══ Input data ══

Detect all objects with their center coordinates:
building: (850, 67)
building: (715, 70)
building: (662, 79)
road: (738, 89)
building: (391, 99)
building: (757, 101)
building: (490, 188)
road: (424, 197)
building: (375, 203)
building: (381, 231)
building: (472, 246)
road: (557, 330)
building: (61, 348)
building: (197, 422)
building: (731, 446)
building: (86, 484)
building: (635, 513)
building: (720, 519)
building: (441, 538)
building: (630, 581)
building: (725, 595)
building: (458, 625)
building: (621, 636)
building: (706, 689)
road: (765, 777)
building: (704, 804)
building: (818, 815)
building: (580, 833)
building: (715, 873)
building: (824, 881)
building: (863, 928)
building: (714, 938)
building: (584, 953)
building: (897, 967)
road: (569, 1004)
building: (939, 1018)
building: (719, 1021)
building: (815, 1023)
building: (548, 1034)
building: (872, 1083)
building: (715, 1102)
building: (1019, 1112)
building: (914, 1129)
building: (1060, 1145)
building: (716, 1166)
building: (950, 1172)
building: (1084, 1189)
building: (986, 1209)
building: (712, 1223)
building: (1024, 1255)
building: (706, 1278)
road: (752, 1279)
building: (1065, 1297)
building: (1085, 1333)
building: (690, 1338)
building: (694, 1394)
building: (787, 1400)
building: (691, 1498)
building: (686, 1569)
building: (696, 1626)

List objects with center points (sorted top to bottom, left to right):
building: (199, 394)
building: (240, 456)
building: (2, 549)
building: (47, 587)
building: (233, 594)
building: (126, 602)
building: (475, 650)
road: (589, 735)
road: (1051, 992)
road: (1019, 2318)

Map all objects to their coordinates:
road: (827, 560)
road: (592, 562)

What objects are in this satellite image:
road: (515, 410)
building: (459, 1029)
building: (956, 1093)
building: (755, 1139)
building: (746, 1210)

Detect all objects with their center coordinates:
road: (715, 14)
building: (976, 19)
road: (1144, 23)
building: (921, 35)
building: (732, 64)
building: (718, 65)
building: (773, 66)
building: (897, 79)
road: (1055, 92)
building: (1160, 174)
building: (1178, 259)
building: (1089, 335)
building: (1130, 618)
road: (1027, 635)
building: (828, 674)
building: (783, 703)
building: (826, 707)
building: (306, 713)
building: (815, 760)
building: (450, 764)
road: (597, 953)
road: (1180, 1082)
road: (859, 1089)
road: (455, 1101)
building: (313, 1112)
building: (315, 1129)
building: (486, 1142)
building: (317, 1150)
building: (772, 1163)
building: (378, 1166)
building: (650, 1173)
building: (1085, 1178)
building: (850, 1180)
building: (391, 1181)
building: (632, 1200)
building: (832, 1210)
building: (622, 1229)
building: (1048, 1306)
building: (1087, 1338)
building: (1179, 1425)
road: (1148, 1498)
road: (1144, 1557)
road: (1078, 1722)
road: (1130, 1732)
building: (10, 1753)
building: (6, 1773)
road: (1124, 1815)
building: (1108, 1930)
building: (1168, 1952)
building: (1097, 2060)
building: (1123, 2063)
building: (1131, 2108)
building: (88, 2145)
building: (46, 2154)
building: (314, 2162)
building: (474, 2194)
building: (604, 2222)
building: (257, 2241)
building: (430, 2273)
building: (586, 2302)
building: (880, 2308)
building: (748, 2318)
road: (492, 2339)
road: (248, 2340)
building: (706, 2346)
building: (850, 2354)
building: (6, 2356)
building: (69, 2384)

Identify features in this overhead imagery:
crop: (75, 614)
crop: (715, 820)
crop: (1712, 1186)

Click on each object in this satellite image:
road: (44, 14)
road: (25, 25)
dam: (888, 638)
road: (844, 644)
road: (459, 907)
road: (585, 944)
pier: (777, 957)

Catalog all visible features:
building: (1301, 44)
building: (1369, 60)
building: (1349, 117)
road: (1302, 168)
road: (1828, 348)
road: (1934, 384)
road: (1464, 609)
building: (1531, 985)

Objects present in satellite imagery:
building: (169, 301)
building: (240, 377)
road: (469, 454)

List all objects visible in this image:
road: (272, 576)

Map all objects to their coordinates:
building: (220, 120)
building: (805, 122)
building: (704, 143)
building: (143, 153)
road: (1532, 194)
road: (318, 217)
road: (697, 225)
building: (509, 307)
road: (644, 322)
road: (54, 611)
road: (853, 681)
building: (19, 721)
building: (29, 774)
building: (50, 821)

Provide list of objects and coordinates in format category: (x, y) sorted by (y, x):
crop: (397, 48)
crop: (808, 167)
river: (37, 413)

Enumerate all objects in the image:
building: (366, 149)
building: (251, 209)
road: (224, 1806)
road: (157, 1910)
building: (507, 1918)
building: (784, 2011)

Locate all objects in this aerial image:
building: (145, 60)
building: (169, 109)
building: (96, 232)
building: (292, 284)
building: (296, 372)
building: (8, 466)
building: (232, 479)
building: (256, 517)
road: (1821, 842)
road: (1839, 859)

═══

All lines above in which the word "satellite" occurs should be identified and copied.

[Solution for this task]
What objects are in this satellite image:
Click on each object in this satellite image:
Objects present in satellite imagery:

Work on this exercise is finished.